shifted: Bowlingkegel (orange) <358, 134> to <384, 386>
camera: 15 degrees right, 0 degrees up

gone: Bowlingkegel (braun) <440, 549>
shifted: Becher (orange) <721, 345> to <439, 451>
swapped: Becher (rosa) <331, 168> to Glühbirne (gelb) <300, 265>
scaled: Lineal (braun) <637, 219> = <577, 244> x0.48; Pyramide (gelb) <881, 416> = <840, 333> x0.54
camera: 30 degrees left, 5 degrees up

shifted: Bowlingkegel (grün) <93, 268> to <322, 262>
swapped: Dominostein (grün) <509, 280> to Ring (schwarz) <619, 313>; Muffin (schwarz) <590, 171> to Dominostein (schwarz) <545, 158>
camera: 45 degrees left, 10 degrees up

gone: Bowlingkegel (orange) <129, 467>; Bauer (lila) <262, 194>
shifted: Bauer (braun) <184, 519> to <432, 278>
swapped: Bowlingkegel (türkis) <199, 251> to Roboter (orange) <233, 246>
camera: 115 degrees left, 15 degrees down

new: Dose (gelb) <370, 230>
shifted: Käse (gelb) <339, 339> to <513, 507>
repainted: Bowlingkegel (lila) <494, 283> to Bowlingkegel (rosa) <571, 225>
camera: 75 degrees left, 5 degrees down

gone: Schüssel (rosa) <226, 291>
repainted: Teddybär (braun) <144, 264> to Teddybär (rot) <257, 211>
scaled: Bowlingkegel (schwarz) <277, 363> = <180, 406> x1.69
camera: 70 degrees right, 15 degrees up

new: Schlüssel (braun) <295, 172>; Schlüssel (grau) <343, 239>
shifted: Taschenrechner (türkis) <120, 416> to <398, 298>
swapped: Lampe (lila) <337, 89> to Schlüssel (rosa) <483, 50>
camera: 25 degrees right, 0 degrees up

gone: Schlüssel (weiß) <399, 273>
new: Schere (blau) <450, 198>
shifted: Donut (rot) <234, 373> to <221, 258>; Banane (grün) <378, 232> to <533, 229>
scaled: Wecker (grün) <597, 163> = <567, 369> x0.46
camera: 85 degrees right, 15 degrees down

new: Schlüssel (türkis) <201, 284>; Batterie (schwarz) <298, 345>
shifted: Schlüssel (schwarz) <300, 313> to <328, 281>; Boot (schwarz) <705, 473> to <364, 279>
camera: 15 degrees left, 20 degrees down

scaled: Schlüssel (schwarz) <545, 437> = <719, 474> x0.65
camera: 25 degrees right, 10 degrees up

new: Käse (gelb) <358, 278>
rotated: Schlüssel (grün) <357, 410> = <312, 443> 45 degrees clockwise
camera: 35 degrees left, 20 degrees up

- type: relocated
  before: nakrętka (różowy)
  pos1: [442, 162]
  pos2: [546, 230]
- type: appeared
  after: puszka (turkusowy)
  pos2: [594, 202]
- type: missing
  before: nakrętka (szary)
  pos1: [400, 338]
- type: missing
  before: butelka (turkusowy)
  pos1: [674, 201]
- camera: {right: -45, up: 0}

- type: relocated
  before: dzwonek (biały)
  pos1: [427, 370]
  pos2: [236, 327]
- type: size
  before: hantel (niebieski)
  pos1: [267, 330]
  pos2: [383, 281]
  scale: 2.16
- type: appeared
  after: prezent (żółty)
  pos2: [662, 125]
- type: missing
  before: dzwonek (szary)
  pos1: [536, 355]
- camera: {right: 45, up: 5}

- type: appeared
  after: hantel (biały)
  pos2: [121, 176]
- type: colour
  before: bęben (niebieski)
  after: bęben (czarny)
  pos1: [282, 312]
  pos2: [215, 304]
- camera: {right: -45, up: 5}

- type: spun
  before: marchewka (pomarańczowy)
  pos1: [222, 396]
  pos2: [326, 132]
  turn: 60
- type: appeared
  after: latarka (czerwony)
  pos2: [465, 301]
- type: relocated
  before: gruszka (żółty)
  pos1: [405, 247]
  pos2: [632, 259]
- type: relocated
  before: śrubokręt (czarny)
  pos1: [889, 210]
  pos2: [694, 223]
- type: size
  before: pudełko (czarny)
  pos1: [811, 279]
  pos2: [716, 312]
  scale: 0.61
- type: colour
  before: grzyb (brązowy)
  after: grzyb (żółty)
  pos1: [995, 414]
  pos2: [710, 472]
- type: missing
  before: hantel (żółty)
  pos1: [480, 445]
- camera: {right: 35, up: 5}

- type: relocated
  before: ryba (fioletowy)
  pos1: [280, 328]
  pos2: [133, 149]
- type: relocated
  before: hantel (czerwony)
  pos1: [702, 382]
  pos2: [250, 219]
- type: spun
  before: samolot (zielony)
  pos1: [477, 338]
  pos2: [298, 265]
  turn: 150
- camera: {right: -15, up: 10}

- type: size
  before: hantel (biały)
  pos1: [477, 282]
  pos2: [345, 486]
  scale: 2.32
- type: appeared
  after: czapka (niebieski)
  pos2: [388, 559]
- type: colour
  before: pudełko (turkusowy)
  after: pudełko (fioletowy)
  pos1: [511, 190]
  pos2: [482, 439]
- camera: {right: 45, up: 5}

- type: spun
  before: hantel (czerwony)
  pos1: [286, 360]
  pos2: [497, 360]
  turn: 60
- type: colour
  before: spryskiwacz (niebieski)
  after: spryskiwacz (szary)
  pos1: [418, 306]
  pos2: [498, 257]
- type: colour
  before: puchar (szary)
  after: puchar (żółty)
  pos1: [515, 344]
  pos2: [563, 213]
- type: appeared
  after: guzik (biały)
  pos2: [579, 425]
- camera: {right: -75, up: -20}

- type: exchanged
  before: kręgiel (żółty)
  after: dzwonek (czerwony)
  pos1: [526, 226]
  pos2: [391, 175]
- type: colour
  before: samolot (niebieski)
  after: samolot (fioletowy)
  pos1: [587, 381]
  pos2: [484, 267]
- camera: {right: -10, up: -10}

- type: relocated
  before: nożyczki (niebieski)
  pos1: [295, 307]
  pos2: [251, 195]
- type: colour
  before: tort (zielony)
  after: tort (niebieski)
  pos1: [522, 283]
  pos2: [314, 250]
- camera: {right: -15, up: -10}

------------------------------------

__Instructions to follow__
Referring to the material above, set down exactly the lines between the line with "before: śrubokręt (czarny)" and the line with "pos2: [482, 439]", inclusive, and no other lines.

__Task response__
  before: śrubokręt (czarny)
  pos1: [889, 210]
  pos2: [694, 223]
- type: size
  before: pudełko (czarny)
  pos1: [811, 279]
  pos2: [716, 312]
  scale: 0.61
- type: colour
  before: grzyb (brązowy)
  after: grzyb (żółty)
  pos1: [995, 414]
  pos2: [710, 472]
- type: missing
  before: hantel (żółty)
  pos1: [480, 445]
- camera: {right: 35, up: 5}

- type: relocated
  before: ryba (fioletowy)
  pos1: [280, 328]
  pos2: [133, 149]
- type: relocated
  before: hantel (czerwony)
  pos1: [702, 382]
  pos2: [250, 219]
- type: spun
  before: samolot (zielony)
  pos1: [477, 338]
  pos2: [298, 265]
  turn: 150
- camera: {right: -15, up: 10}

- type: size
  before: hantel (biały)
  pos1: [477, 282]
  pos2: [345, 486]
  scale: 2.32
- type: appeared
  after: czapka (niebieski)
  pos2: [388, 559]
- type: colour
  before: pudełko (turkusowy)
  after: pudełko (fioletowy)
  pos1: [511, 190]
  pos2: [482, 439]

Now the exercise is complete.